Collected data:
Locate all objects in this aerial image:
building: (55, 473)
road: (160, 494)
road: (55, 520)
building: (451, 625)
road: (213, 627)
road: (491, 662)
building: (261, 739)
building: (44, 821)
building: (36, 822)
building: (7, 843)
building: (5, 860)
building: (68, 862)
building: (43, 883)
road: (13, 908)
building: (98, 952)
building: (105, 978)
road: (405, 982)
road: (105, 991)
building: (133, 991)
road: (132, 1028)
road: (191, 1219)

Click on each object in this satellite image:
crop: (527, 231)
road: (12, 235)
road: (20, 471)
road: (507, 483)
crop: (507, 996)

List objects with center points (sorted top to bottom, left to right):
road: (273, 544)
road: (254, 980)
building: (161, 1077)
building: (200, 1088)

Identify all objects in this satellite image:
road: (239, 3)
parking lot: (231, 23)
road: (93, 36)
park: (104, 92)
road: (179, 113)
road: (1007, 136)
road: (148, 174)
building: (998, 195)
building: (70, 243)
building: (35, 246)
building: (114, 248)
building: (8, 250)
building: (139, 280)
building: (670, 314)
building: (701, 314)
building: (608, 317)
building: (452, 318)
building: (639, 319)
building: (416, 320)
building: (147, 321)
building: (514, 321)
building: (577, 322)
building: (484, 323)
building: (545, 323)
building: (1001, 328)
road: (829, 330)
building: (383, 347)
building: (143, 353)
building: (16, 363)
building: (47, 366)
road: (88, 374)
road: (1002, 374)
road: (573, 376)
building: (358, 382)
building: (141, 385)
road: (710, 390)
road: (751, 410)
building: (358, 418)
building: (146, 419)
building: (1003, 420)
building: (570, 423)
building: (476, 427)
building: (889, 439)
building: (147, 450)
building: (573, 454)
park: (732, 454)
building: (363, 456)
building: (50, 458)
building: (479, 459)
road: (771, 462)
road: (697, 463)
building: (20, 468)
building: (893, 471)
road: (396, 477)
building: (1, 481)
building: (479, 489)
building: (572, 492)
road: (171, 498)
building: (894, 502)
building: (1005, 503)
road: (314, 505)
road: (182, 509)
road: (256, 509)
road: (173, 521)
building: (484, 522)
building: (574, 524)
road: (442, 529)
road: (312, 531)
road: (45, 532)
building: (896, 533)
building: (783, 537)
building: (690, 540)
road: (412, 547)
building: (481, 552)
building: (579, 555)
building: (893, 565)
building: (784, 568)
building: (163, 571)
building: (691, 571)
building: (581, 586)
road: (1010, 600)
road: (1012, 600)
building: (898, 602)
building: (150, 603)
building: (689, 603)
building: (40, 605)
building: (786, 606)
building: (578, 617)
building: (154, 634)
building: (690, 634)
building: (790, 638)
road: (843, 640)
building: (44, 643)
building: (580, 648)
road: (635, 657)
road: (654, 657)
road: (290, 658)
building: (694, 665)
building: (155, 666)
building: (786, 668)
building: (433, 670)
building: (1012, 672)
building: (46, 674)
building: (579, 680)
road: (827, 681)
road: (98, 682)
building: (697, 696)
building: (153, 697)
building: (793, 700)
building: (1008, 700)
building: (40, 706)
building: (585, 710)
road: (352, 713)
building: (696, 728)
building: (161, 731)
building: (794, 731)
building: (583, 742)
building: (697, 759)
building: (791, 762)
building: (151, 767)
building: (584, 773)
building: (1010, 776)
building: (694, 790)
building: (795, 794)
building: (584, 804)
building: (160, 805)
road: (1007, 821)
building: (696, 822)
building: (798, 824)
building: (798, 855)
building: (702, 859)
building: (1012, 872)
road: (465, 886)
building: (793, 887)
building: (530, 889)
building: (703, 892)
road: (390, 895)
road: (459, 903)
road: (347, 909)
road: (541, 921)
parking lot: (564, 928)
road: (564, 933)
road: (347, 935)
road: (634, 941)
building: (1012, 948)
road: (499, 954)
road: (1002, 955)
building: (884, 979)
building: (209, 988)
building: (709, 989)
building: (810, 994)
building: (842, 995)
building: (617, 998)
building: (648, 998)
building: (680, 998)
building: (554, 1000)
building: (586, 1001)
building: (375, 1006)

### Work instructions
Say how many lines in the records hold the string "satellite". Give no other words.

### Result for this task
2